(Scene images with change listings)

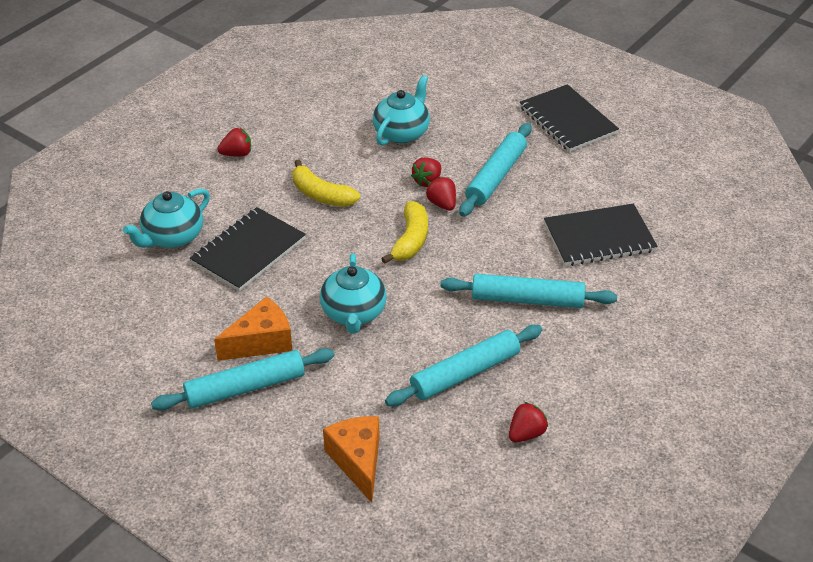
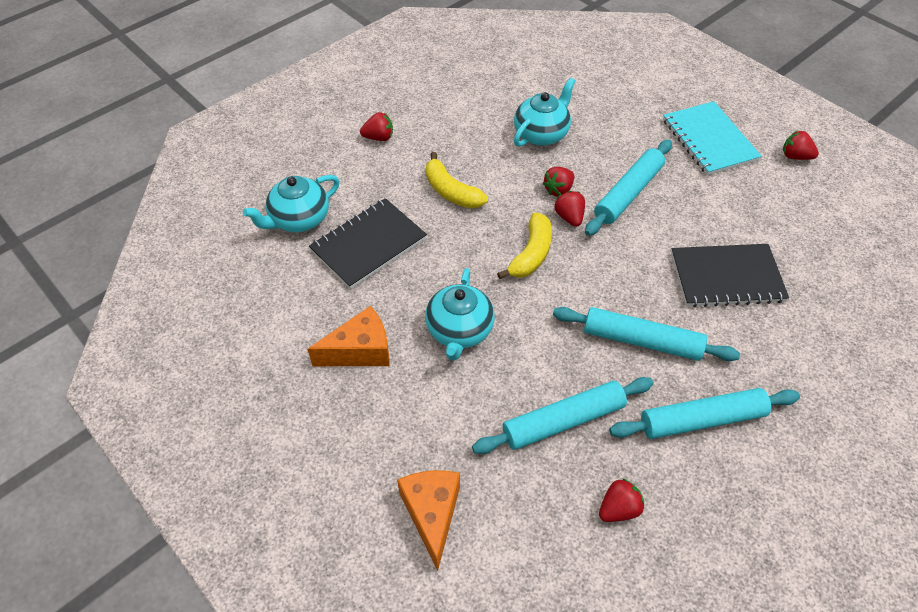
camera: 10 degrees right, 10 degrees up
turquoise rolling pin [151,348,334,411] -> turquoise rolling pin moved to [609,388,800,439]
black notebook [520,84,619,152] -> turquoise notebook [663,101,762,175]
none -> red strawberry [783,130,819,160]

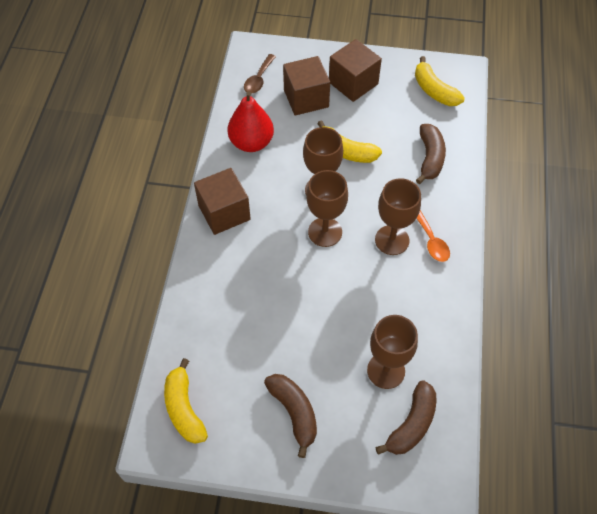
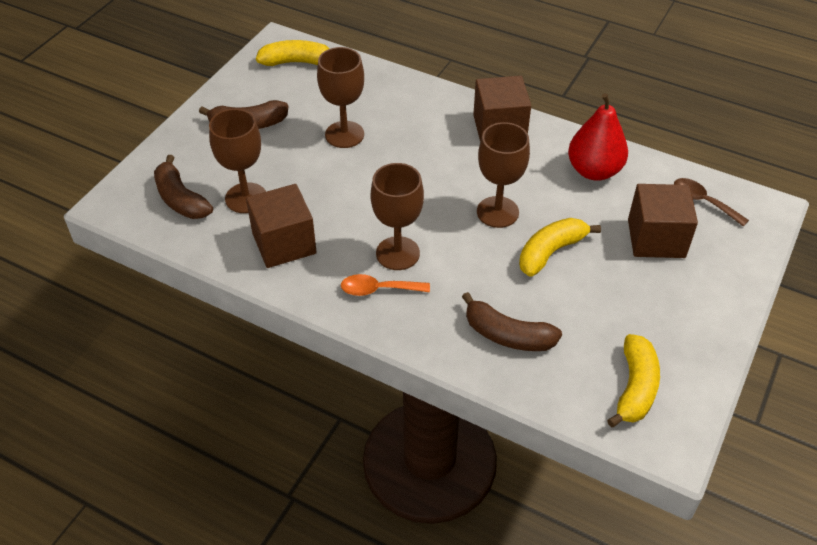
camera: 110 degrees right, 10 degrees down
brown goblet [306,170,348,247] -> brown goblet moved to [317,47,364,148]
brown cube [329,39,382,102] -> brown cube moved to [246,184,317,268]
yellow banana [415,56,465,106] -> yellow banana turned 120 degrees clockwise [607,334,660,427]

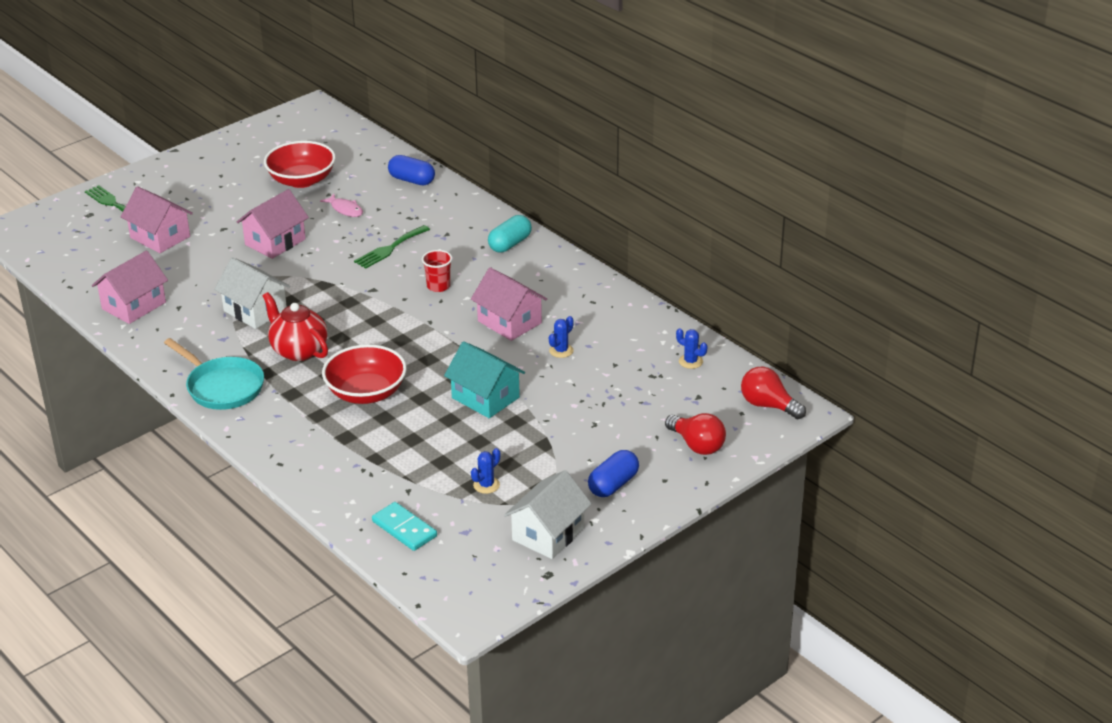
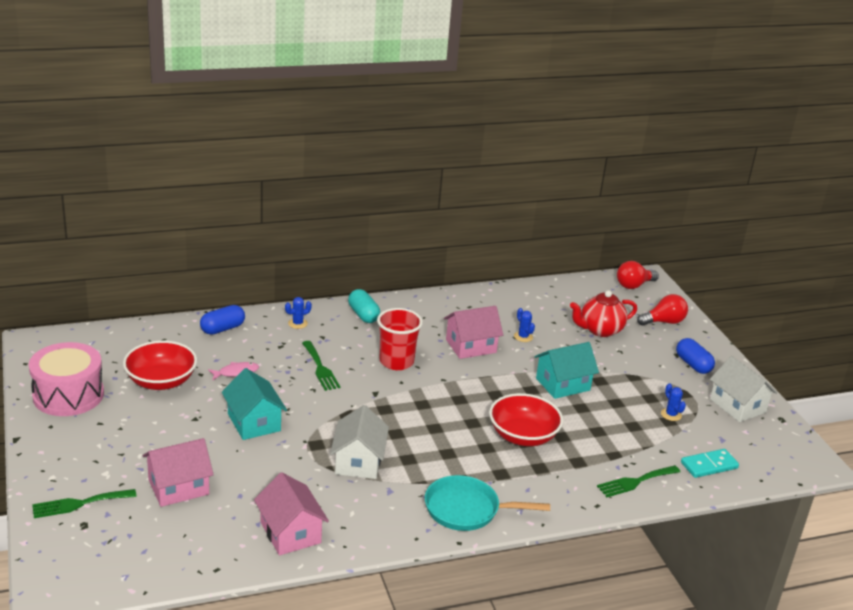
camera: 70 degrees left, 5 degrees down
turquoise pan [164,338,264,410] -> turquoise pan turned 150 degrees counterclockwise [425,475,550,531]
white house [214,257,290,329] -> white house turned 60 degrees counterclockwise [330,405,389,479]
pink house [237,189,309,259] -> turquoise house [222,368,287,440]
red teapot [262,292,328,361] -> red teapot moved to [570,290,637,337]
red cup [422,250,452,292] -> red cup [377,308,423,370], size x1.67
blue cactus [676,328,707,369] -> blue cactus moved to [285,297,312,329]
none -> pink drum [29,342,104,416]
none -> green fork [597,465,680,497]

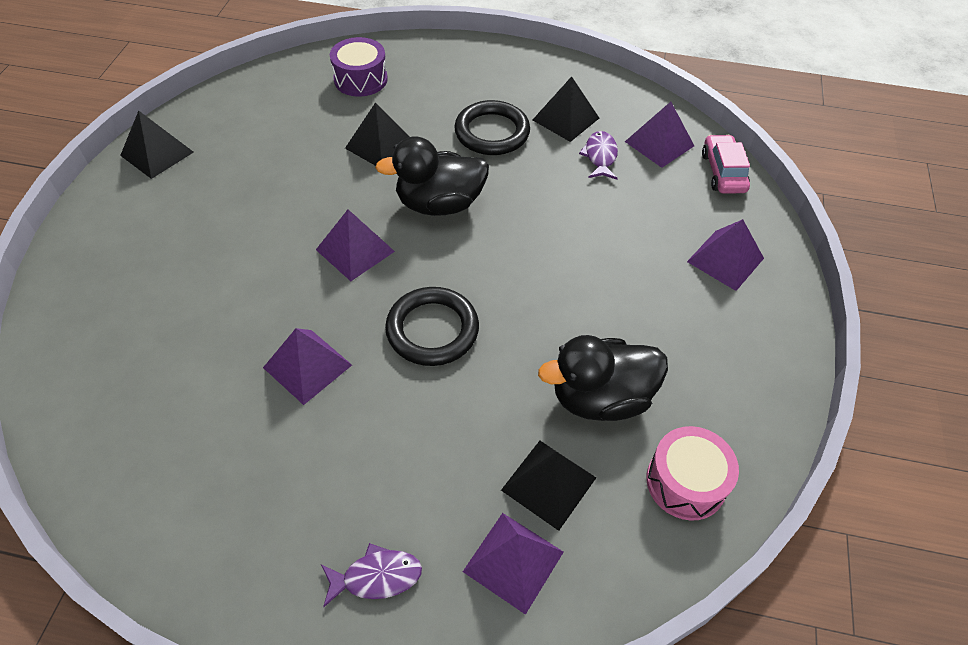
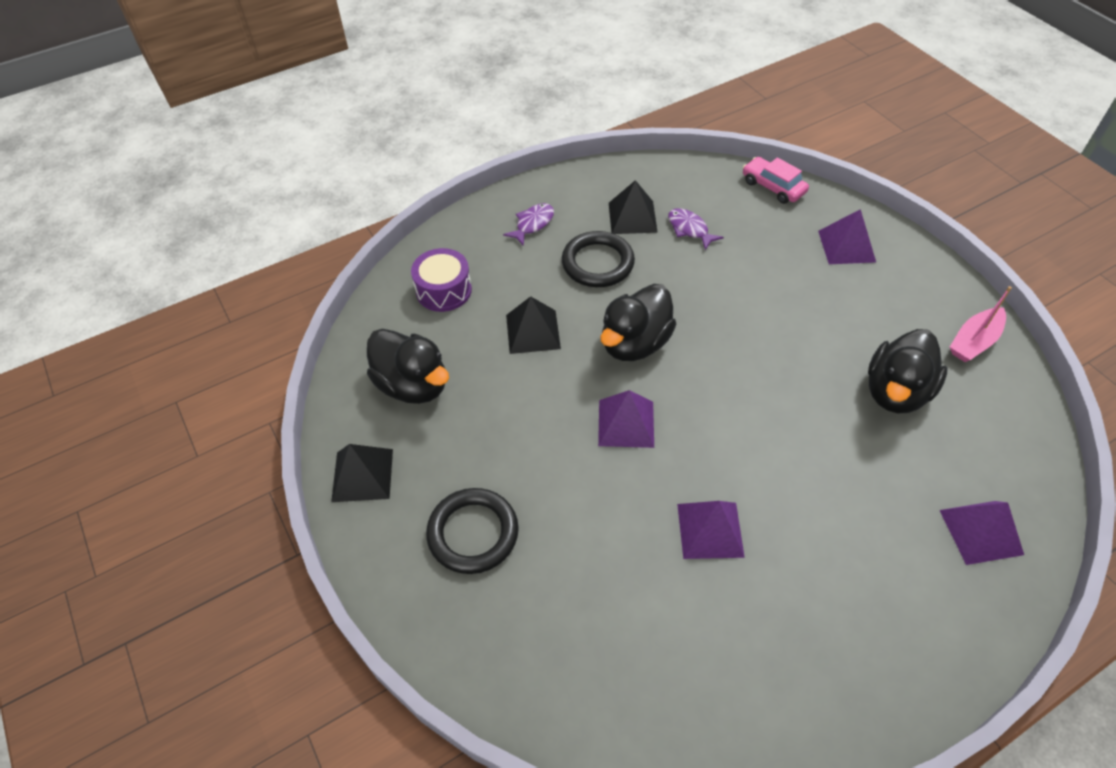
camera: 40 degrees left, 0 degrees up
purple fish [321,543,422,607] -> purple fish moved to [503,203,554,246]
black ring [385,287,479,366] -> black ring moved to [426,488,519,574]
black pyramid [501,441,596,531] -> none
purple pyramid [625,102,694,168] -> none
pink drum [646,426,739,521] -> none
none -> black duck [367,329,449,404]
none -> pink boat [950,286,1012,362]

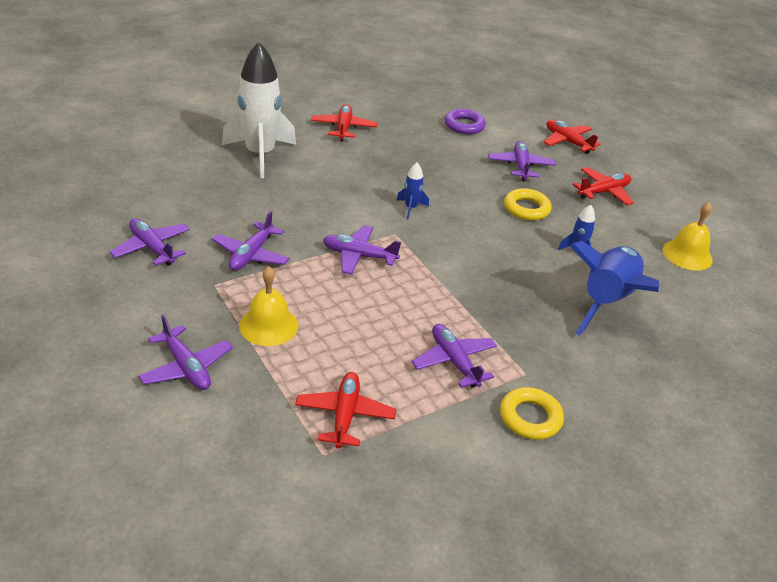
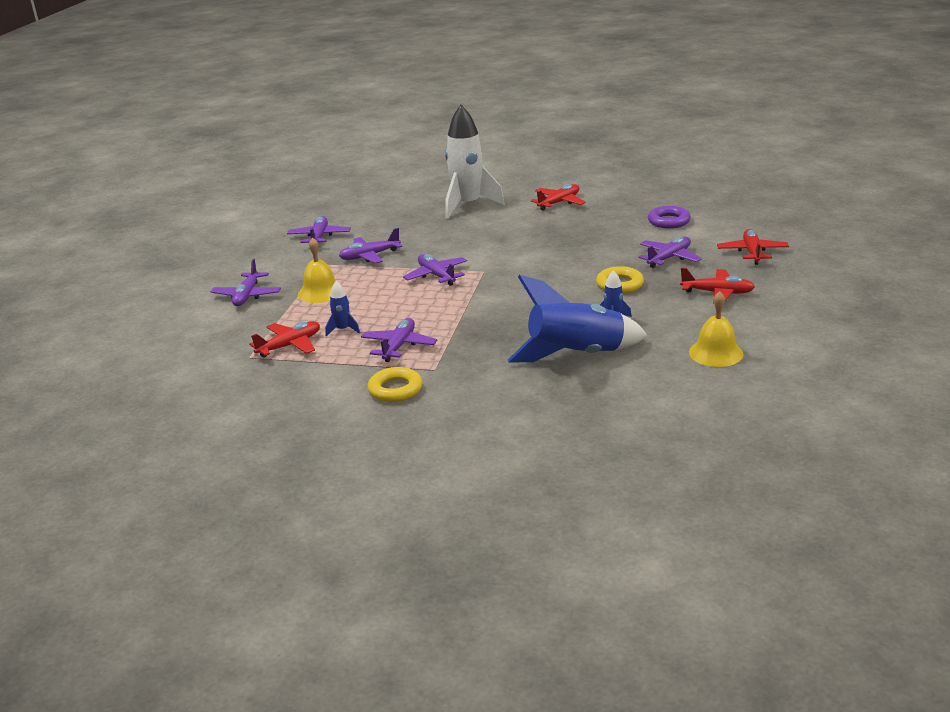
camera: 50 degrees right, 10 degrees down
blue rocket [397,163,429,219] -> blue rocket moved to [325,281,360,336]

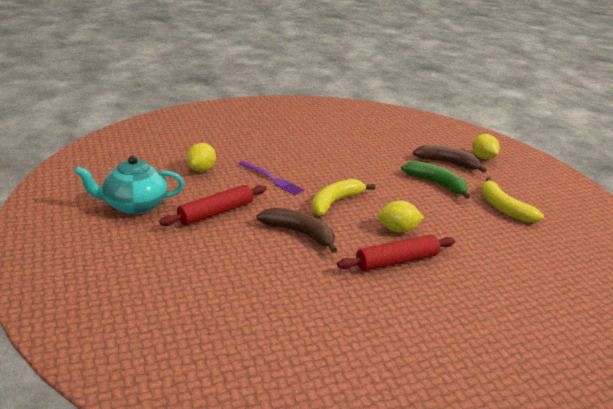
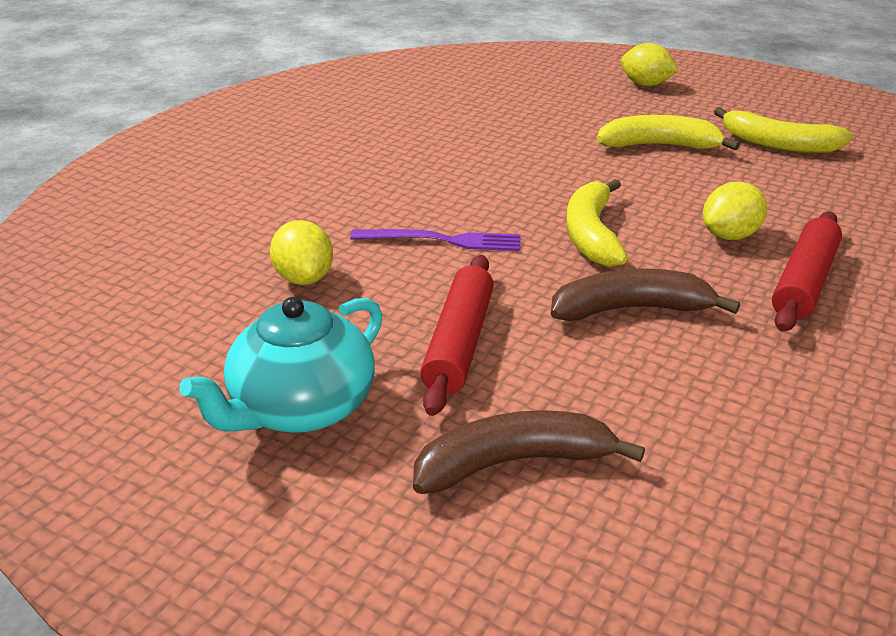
camera: 35 degrees left, 5 degrees up
green banana [401,161,470,199] -> yellow banana [597,115,740,150]
brown banana [413,145,487,173] -> brown banana moved to [413,410,645,494]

[How to complete this task]:
This task calls for the number of lines in the entries that contain the string "yellow", with no accompanying text.

[Exercise answer]:
2